▶ [TASK PROMPT]: This exercise calls for every record to be set down again, exactly and in full.

[Opening STUDY MATERIAL section]

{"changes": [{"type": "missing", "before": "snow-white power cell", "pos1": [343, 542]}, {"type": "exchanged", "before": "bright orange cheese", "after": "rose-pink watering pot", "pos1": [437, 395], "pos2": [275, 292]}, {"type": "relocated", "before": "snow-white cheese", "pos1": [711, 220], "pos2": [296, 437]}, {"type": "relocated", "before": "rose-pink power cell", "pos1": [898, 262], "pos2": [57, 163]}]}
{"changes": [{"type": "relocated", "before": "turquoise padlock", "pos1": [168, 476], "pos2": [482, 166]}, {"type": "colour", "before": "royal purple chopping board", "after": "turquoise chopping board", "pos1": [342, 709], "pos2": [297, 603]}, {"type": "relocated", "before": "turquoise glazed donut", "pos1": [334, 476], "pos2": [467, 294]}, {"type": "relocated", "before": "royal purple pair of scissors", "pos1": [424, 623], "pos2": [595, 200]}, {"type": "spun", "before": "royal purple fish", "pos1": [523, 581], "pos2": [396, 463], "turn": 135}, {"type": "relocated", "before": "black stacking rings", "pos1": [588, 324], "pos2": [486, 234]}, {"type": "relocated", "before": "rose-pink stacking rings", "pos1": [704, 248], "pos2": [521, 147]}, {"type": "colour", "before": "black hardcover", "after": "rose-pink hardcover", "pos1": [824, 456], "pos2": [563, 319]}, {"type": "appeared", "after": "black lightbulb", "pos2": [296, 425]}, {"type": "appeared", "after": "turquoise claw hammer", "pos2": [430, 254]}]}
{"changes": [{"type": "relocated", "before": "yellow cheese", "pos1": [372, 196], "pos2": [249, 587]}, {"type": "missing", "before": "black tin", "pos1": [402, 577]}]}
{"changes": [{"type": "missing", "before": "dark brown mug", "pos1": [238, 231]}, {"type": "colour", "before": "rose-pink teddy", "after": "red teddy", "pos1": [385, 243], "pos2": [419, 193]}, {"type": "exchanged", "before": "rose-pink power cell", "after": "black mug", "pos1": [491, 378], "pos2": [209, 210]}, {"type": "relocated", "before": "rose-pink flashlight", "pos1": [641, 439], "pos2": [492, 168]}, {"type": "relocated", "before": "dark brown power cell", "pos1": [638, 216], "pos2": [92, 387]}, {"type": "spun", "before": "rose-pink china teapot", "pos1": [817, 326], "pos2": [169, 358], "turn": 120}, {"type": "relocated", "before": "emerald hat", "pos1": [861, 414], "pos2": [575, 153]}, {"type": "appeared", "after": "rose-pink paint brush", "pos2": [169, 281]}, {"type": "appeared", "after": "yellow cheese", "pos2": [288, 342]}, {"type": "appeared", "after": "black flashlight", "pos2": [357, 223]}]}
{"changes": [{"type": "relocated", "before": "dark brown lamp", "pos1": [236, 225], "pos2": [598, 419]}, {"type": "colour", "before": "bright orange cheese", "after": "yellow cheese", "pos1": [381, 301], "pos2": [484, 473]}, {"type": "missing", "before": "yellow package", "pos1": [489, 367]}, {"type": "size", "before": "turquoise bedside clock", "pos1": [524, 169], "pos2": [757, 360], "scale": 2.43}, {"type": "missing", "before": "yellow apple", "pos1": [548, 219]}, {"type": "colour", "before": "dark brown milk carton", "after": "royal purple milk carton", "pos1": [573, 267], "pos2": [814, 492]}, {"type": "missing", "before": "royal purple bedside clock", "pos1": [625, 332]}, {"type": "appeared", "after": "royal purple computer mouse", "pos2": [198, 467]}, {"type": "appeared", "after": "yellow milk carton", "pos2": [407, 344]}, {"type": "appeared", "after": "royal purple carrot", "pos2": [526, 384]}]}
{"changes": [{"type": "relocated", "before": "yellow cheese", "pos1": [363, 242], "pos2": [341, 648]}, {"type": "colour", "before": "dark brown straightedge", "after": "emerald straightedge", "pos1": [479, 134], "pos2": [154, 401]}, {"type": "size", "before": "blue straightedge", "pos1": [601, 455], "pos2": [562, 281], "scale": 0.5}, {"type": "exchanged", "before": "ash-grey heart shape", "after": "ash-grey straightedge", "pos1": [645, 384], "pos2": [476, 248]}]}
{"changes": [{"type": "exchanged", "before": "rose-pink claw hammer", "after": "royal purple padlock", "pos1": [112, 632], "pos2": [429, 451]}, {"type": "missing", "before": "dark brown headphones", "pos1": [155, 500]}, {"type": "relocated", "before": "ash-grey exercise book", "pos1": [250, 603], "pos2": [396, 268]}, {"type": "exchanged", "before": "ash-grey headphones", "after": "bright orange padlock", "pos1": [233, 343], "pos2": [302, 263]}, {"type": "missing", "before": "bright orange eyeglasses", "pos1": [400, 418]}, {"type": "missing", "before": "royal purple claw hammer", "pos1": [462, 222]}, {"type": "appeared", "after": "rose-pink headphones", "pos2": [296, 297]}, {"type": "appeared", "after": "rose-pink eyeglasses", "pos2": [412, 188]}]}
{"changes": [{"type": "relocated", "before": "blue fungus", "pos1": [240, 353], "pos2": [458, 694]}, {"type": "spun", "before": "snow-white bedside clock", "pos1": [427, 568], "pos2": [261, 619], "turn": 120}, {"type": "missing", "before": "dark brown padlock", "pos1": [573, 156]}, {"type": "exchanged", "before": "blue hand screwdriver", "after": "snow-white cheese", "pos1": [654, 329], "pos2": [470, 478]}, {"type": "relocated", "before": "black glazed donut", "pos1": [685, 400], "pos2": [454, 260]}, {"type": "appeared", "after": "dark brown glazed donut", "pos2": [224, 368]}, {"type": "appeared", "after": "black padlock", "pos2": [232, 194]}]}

[Closing STUDY MATERIAL section]

▶ [TASK OUTPUT]:
{"changes": [{"type": "missing", "before": "snow-white power cell", "pos1": [343, 542]}, {"type": "exchanged", "before": "bright orange cheese", "after": "rose-pink watering pot", "pos1": [437, 395], "pos2": [275, 292]}, {"type": "relocated", "before": "snow-white cheese", "pos1": [711, 220], "pos2": [296, 437]}, {"type": "relocated", "before": "rose-pink power cell", "pos1": [898, 262], "pos2": [57, 163]}]}
{"changes": [{"type": "relocated", "before": "turquoise padlock", "pos1": [168, 476], "pos2": [482, 166]}, {"type": "colour", "before": "royal purple chopping board", "after": "turquoise chopping board", "pos1": [342, 709], "pos2": [297, 603]}, {"type": "relocated", "before": "turquoise glazed donut", "pos1": [334, 476], "pos2": [467, 294]}, {"type": "relocated", "before": "royal purple pair of scissors", "pos1": [424, 623], "pos2": [595, 200]}, {"type": "spun", "before": "royal purple fish", "pos1": [523, 581], "pos2": [396, 463], "turn": 135}, {"type": "relocated", "before": "black stacking rings", "pos1": [588, 324], "pos2": [486, 234]}, {"type": "relocated", "before": "rose-pink stacking rings", "pos1": [704, 248], "pos2": [521, 147]}, {"type": "colour", "before": "black hardcover", "after": "rose-pink hardcover", "pos1": [824, 456], "pos2": [563, 319]}, {"type": "appeared", "after": "black lightbulb", "pos2": [296, 425]}, {"type": "appeared", "after": "turquoise claw hammer", "pos2": [430, 254]}]}
{"changes": [{"type": "relocated", "before": "yellow cheese", "pos1": [372, 196], "pos2": [249, 587]}, {"type": "missing", "before": "black tin", "pos1": [402, 577]}]}
{"changes": [{"type": "missing", "before": "dark brown mug", "pos1": [238, 231]}, {"type": "colour", "before": "rose-pink teddy", "after": "red teddy", "pos1": [385, 243], "pos2": [419, 193]}, {"type": "exchanged", "before": "rose-pink power cell", "after": "black mug", "pos1": [491, 378], "pos2": [209, 210]}, {"type": "relocated", "before": "rose-pink flashlight", "pos1": [641, 439], "pos2": [492, 168]}, {"type": "relocated", "before": "dark brown power cell", "pos1": [638, 216], "pos2": [92, 387]}, {"type": "spun", "before": "rose-pink china teapot", "pos1": [817, 326], "pos2": [169, 358], "turn": 120}, {"type": "relocated", "before": "emerald hat", "pos1": [861, 414], "pos2": [575, 153]}, {"type": "appeared", "after": "rose-pink paint brush", "pos2": [169, 281]}, {"type": "appeared", "after": "yellow cheese", "pos2": [288, 342]}, {"type": "appeared", "after": "black flashlight", "pos2": [357, 223]}]}
{"changes": [{"type": "relocated", "before": "dark brown lamp", "pos1": [236, 225], "pos2": [598, 419]}, {"type": "colour", "before": "bright orange cheese", "after": "yellow cheese", "pos1": [381, 301], "pos2": [484, 473]}, {"type": "missing", "before": "yellow package", "pos1": [489, 367]}, {"type": "size", "before": "turquoise bedside clock", "pos1": [524, 169], "pos2": [757, 360], "scale": 2.43}, {"type": "missing", "before": "yellow apple", "pos1": [548, 219]}, {"type": "colour", "before": "dark brown milk carton", "after": "royal purple milk carton", "pos1": [573, 267], "pos2": [814, 492]}, {"type": "missing", "before": "royal purple bedside clock", "pos1": [625, 332]}, {"type": "appeared", "after": "royal purple computer mouse", "pos2": [198, 467]}, {"type": "appeared", "after": "yellow milk carton", "pos2": [407, 344]}, {"type": "appeared", "after": "royal purple carrot", "pos2": [526, 384]}]}
{"changes": [{"type": "relocated", "before": "yellow cheese", "pos1": [363, 242], "pos2": [341, 648]}, {"type": "colour", "before": "dark brown straightedge", "after": "emerald straightedge", "pos1": [479, 134], "pos2": [154, 401]}, {"type": "size", "before": "blue straightedge", "pos1": [601, 455], "pos2": [562, 281], "scale": 0.5}, {"type": "exchanged", "before": "ash-grey heart shape", "after": "ash-grey straightedge", "pos1": [645, 384], "pos2": [476, 248]}]}
{"changes": [{"type": "exchanged", "before": "rose-pink claw hammer", "after": "royal purple padlock", "pos1": [112, 632], "pos2": [429, 451]}, {"type": "missing", "before": "dark brown headphones", "pos1": [155, 500]}, {"type": "relocated", "before": "ash-grey exercise book", "pos1": [250, 603], "pos2": [396, 268]}, {"type": "exchanged", "before": "ash-grey headphones", "after": "bright orange padlock", "pos1": [233, 343], "pos2": [302, 263]}, {"type": "missing", "before": "bright orange eyeglasses", "pos1": [400, 418]}, {"type": "missing", "before": "royal purple claw hammer", "pos1": [462, 222]}, {"type": "appeared", "after": "rose-pink headphones", "pos2": [296, 297]}, {"type": "appeared", "after": "rose-pink eyeglasses", "pos2": [412, 188]}]}
{"changes": [{"type": "relocated", "before": "blue fungus", "pos1": [240, 353], "pos2": [458, 694]}, {"type": "spun", "before": "snow-white bedside clock", "pos1": [427, 568], "pos2": [261, 619], "turn": 120}, {"type": "missing", "before": "dark brown padlock", "pos1": [573, 156]}, {"type": "exchanged", "before": "blue hand screwdriver", "after": "snow-white cheese", "pos1": [654, 329], "pos2": [470, 478]}, {"type": "relocated", "before": "black glazed donut", "pos1": [685, 400], "pos2": [454, 260]}, {"type": "appeared", "after": "dark brown glazed donut", "pos2": [224, 368]}, {"type": "appeared", "after": "black padlock", "pos2": [232, 194]}]}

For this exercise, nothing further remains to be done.